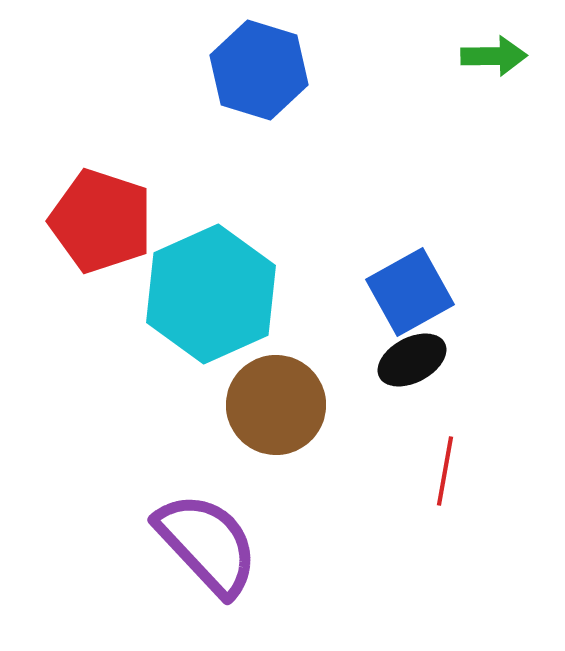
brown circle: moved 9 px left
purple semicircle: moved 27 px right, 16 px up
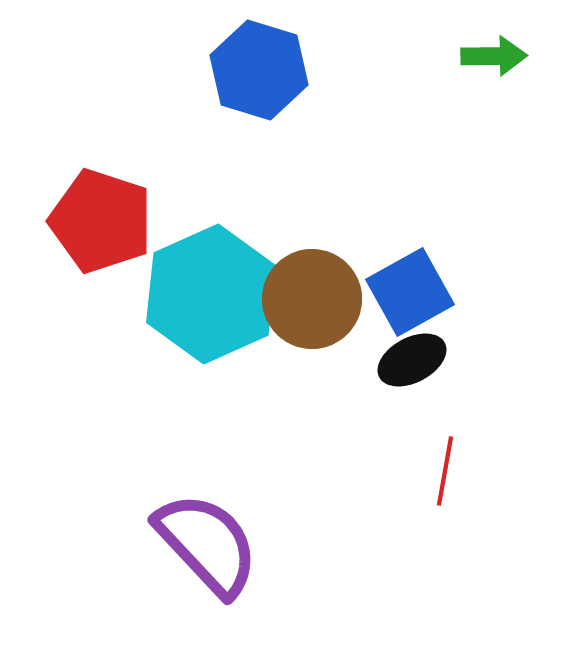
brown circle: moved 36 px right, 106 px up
--
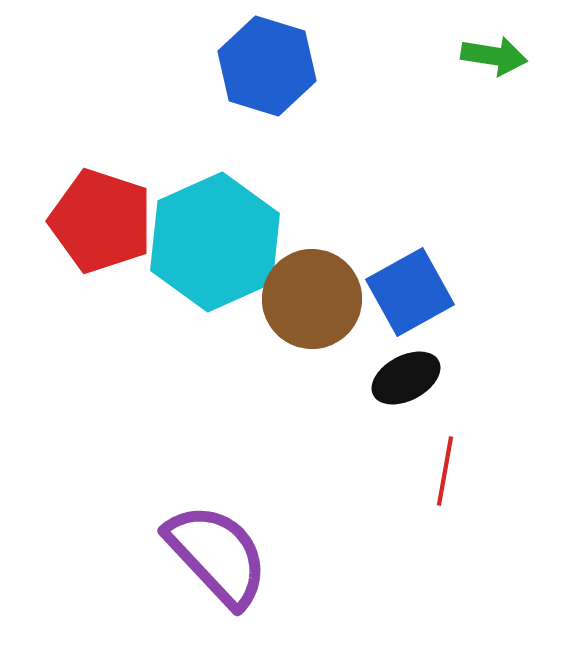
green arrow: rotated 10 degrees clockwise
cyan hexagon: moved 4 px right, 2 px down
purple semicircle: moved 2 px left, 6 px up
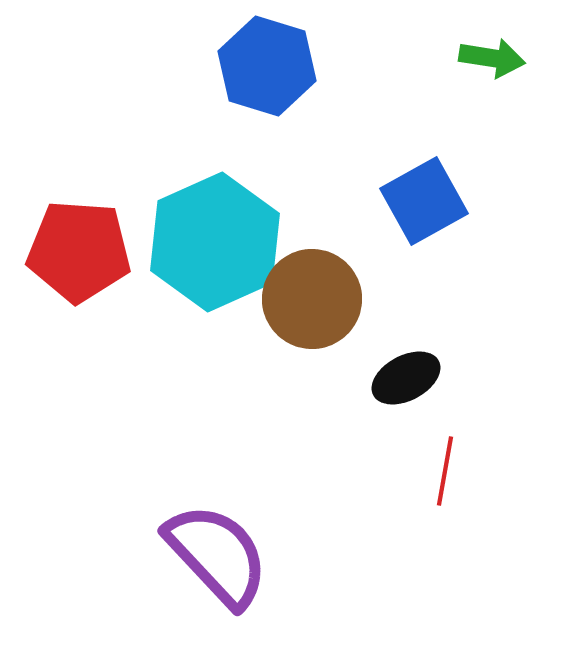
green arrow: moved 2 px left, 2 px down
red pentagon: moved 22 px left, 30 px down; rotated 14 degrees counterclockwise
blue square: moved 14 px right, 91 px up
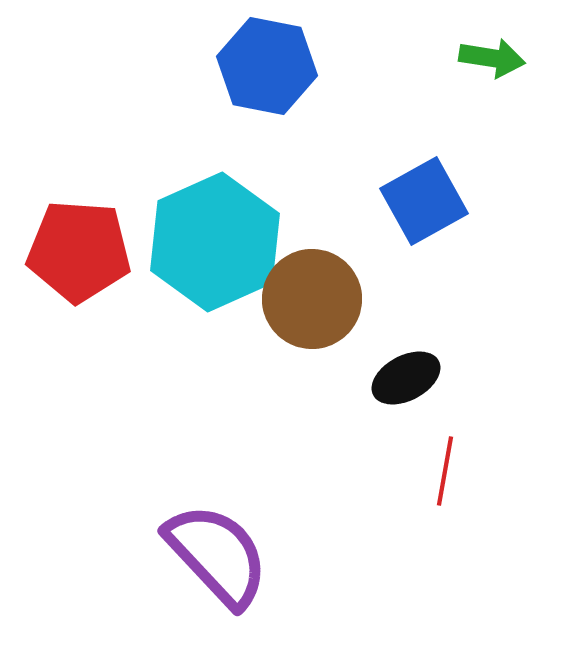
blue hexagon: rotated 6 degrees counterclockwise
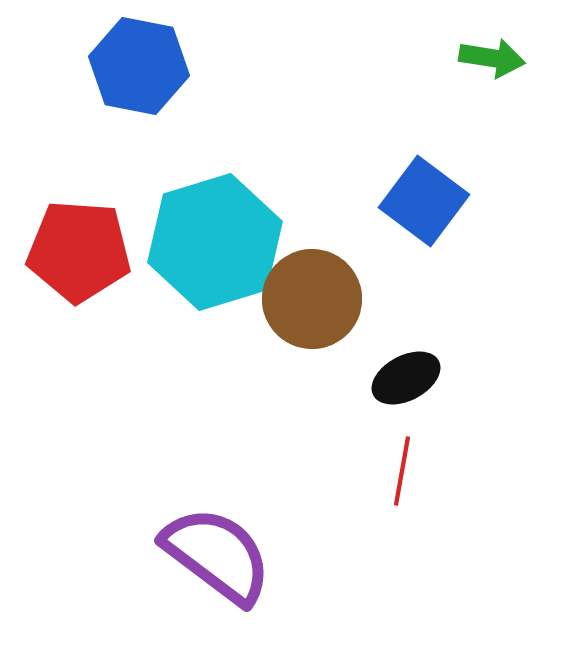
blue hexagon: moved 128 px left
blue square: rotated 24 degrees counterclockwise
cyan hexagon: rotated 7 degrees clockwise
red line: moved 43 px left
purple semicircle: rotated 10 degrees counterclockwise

### DIRECTIONS FOR THIS TASK
Please copy the material word for word, beginning with the line containing "brown circle: moved 9 px left" and continuing through the line containing "purple semicircle: moved 27", with both of those lines included.

### ANSWER TO THE TASK
brown circle: moved 9 px left
purple semicircle: moved 27 px right, 16 px up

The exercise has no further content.